WHAT YOU WILL DO
Exactly as they stand, repeat the lines from the one containing "orange heart: 6 -> 4" through the final line of the listing, both ends included, and nothing else; skip the pictures.

RECORDS PROVIDED
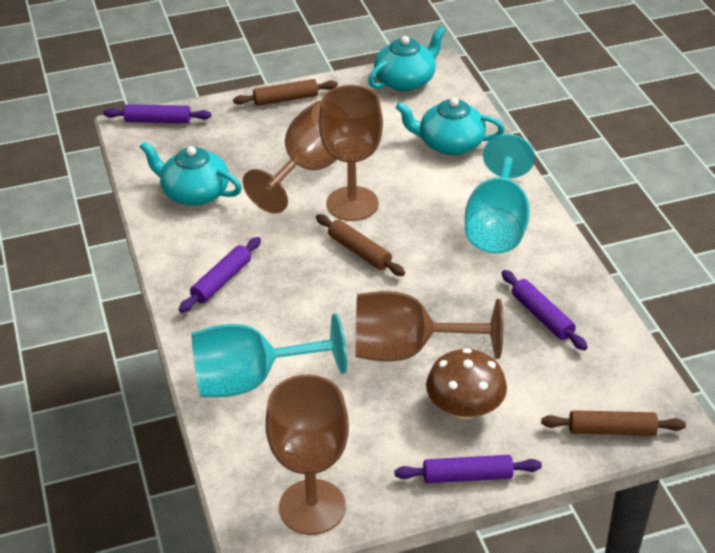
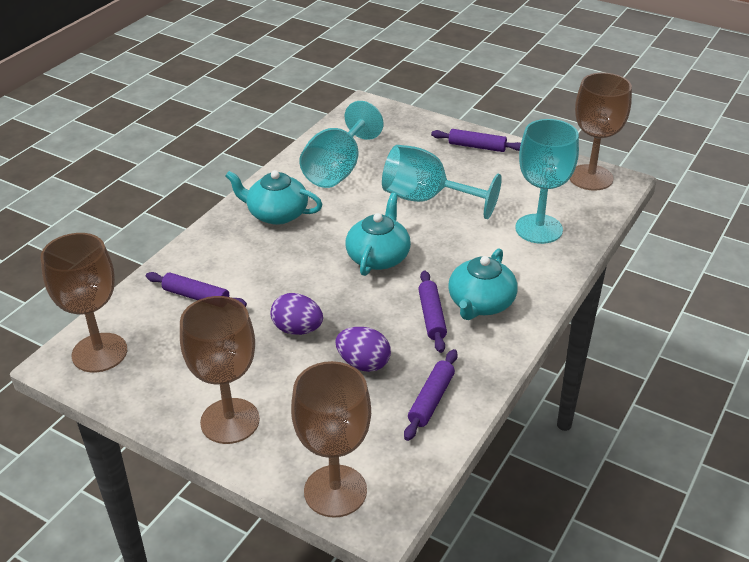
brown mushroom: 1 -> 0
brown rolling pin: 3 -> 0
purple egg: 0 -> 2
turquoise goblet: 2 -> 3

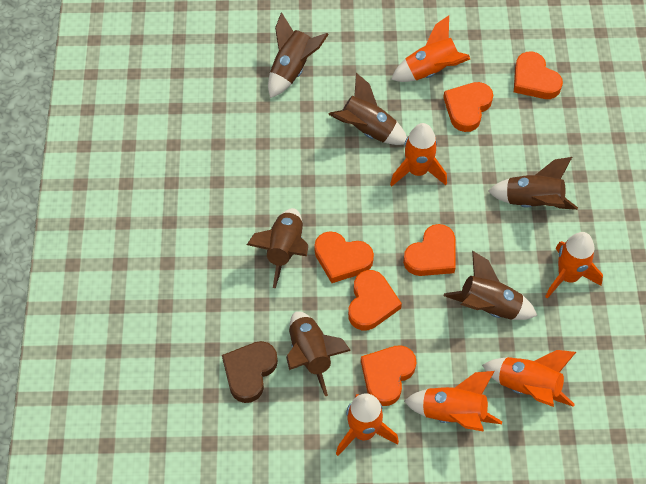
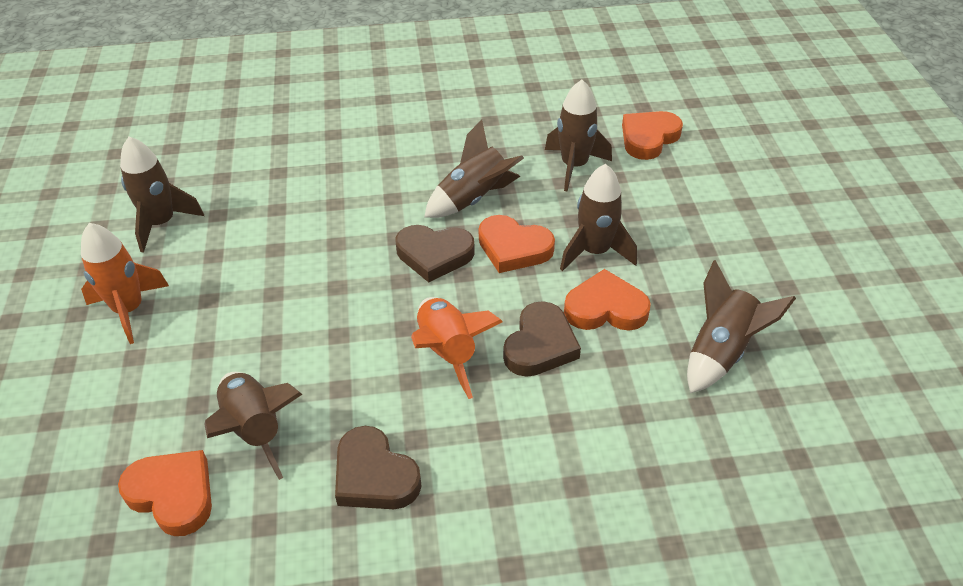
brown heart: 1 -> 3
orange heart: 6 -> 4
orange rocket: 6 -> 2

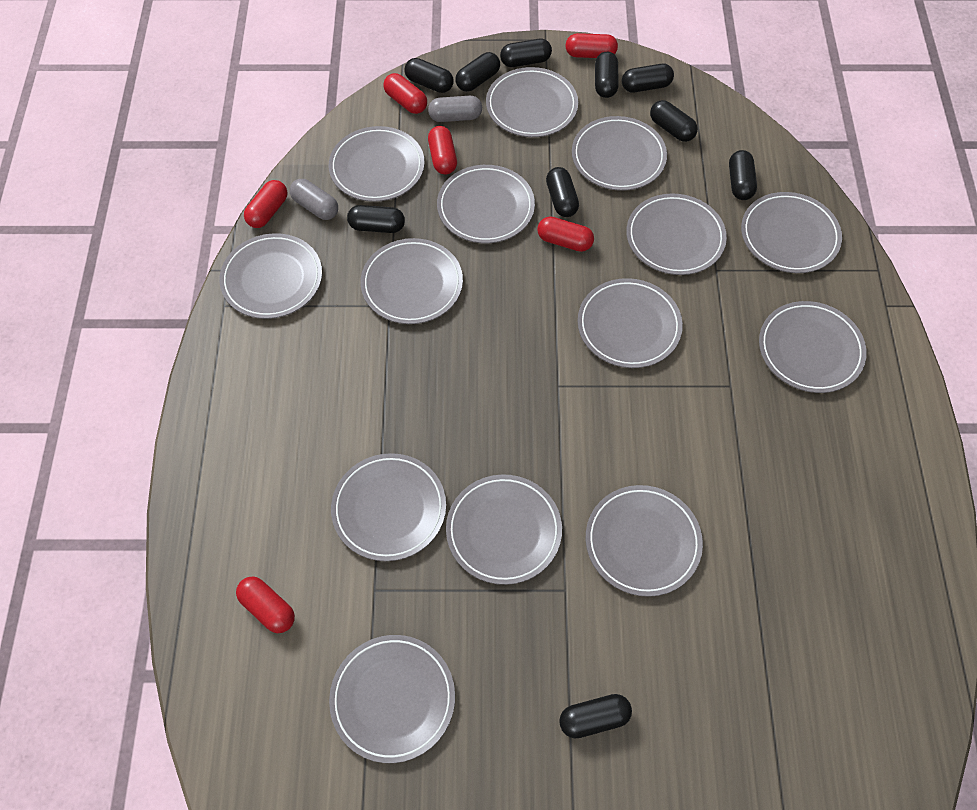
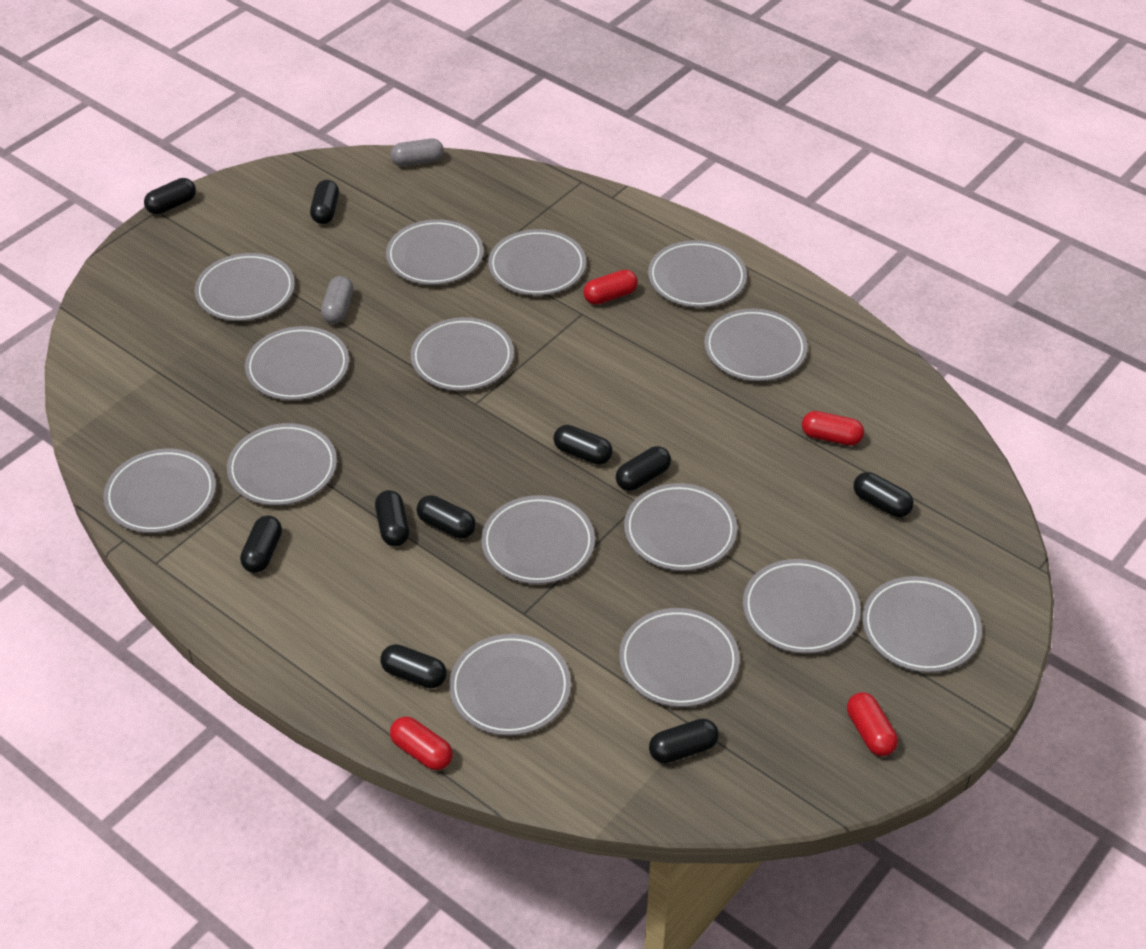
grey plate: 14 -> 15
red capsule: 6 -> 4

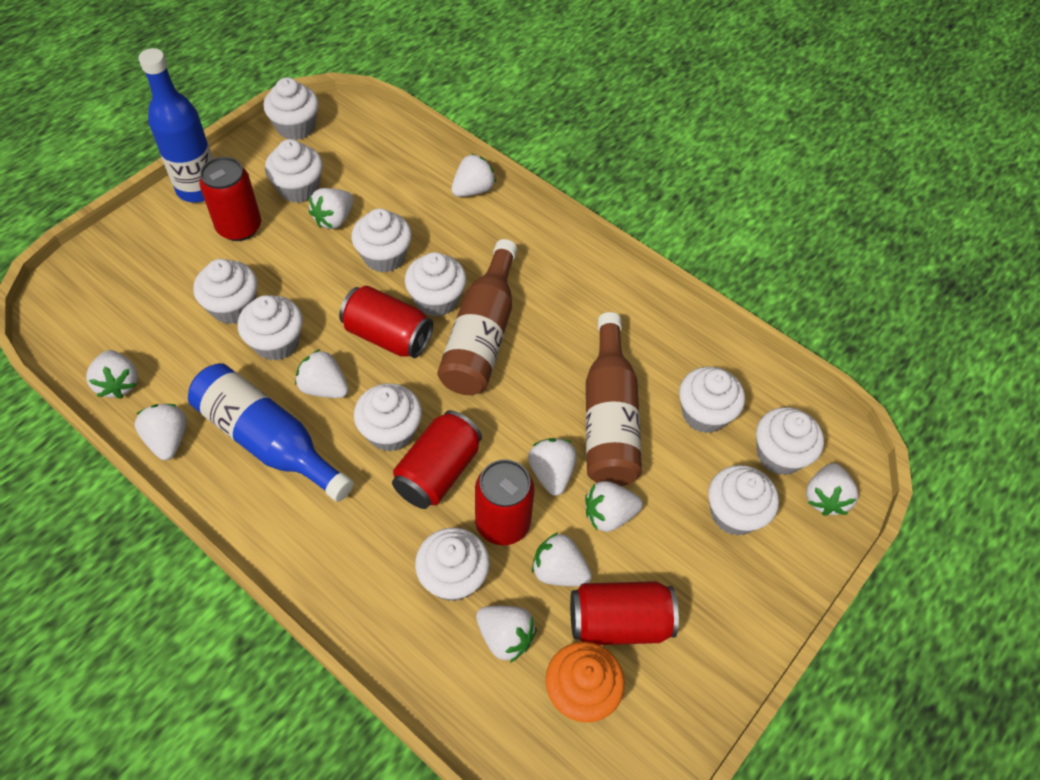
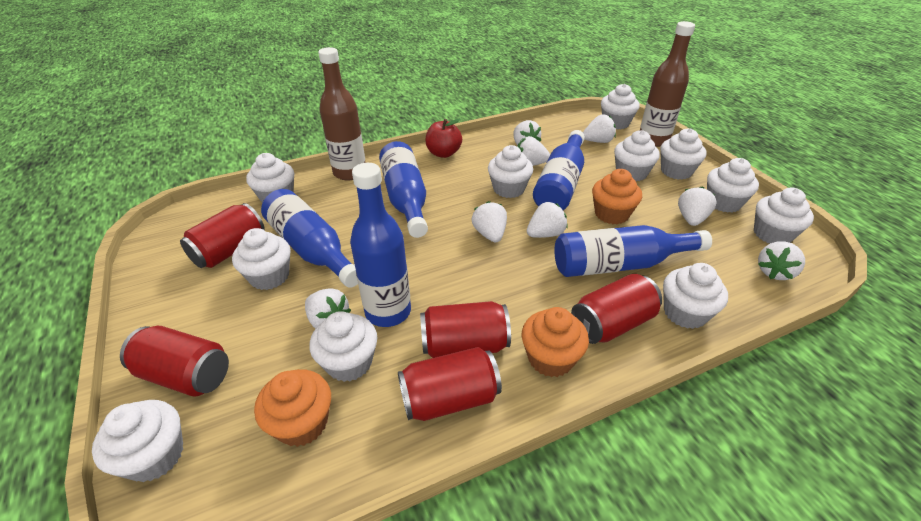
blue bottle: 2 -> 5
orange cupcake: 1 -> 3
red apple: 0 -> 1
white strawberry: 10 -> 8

REPLY TO THE EXERCISE
orange heart: 6 -> 4
orange rocket: 6 -> 2

grey plate: 14 -> 15
red capsule: 6 -> 4

blue bottle: 2 -> 5
orange cupcake: 1 -> 3
red apple: 0 -> 1
white strawberry: 10 -> 8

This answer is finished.